From the data that follows, print exactly the lines starting at the one containing "orange trophy: [304,255,362,316]" and ending at the one containing "turquoise trophy: [243,211,298,271]"; include both of them and nothing more.

* _Provided entries_:
####################

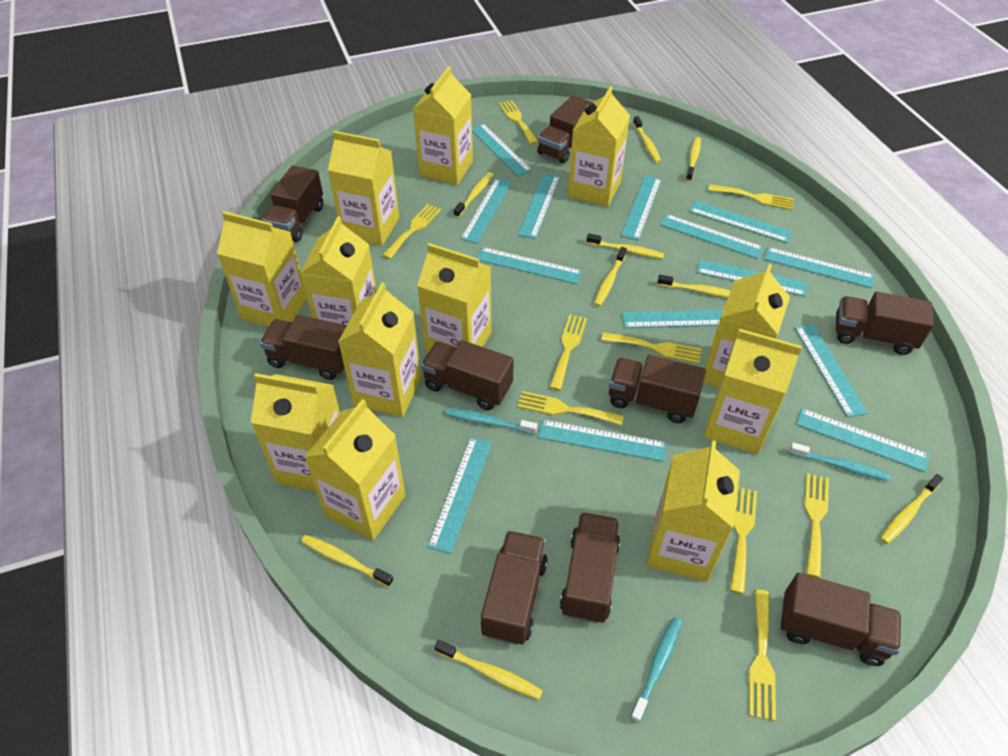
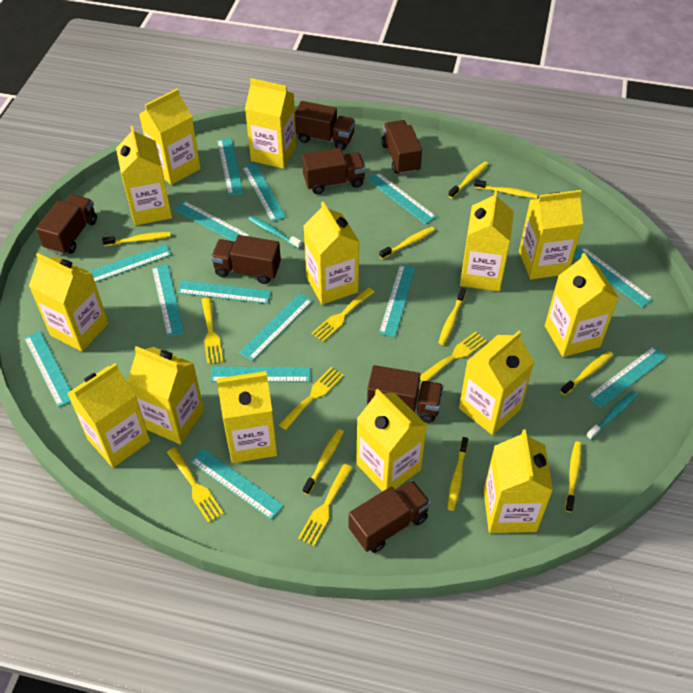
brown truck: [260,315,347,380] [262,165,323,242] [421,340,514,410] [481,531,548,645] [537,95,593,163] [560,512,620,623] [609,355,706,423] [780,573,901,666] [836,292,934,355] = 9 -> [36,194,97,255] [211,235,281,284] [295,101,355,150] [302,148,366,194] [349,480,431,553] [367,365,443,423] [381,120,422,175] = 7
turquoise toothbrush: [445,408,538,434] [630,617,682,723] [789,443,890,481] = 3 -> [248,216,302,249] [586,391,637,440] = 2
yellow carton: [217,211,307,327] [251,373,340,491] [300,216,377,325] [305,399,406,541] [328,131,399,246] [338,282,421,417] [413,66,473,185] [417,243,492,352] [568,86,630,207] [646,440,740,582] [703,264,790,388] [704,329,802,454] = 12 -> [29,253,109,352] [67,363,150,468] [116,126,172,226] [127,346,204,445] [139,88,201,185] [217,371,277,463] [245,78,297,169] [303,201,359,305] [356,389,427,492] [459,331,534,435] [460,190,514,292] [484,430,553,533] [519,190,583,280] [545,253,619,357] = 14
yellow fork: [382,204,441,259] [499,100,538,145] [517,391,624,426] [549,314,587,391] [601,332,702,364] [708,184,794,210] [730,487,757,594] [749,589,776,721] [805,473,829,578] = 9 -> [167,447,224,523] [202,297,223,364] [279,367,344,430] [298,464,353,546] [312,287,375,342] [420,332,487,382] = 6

####################

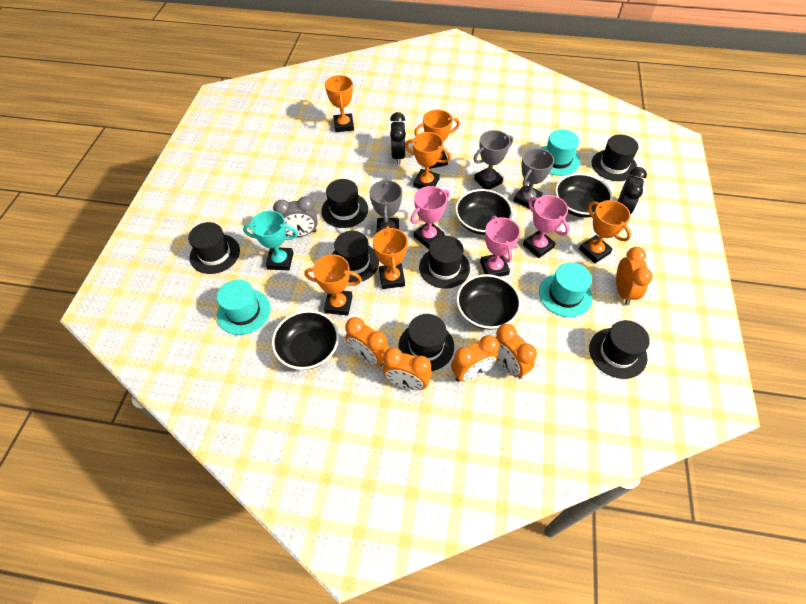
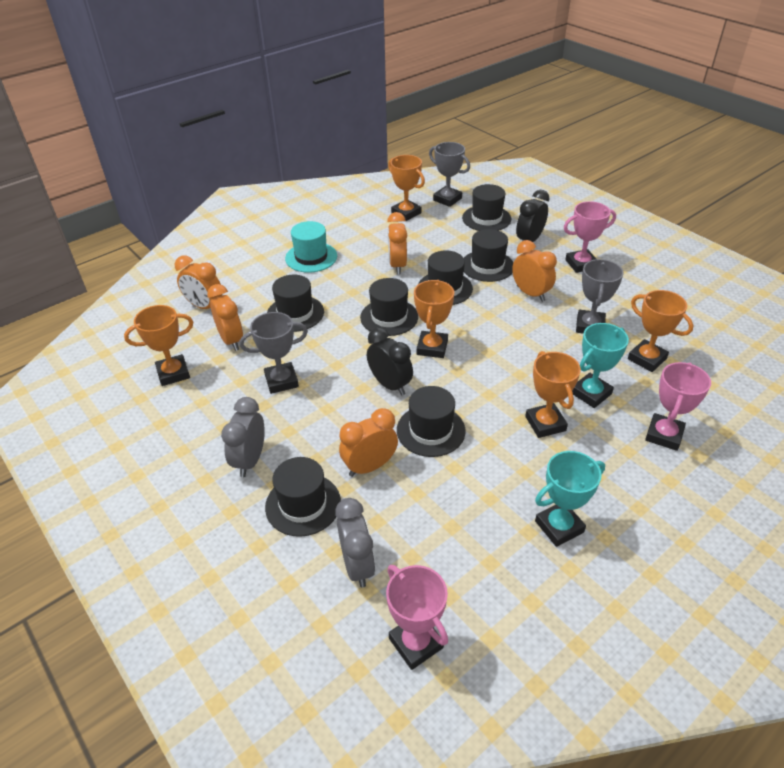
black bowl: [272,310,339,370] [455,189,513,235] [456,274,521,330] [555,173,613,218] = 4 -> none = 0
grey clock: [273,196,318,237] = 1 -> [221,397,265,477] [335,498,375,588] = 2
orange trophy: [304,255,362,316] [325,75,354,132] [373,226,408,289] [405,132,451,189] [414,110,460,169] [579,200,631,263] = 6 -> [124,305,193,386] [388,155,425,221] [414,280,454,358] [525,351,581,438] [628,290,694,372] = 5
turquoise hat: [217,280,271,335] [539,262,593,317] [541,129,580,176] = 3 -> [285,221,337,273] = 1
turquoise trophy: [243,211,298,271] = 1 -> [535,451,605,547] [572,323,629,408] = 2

####################

* _Task answer_:
orange trophy: [304,255,362,316] [325,75,354,132] [373,226,408,289] [405,132,451,189] [414,110,460,169] [579,200,631,263] = 6 -> [124,305,193,386] [388,155,425,221] [414,280,454,358] [525,351,581,438] [628,290,694,372] = 5
turquoise hat: [217,280,271,335] [539,262,593,317] [541,129,580,176] = 3 -> [285,221,337,273] = 1
turquoise trophy: [243,211,298,271] = 1 -> [535,451,605,547] [572,323,629,408] = 2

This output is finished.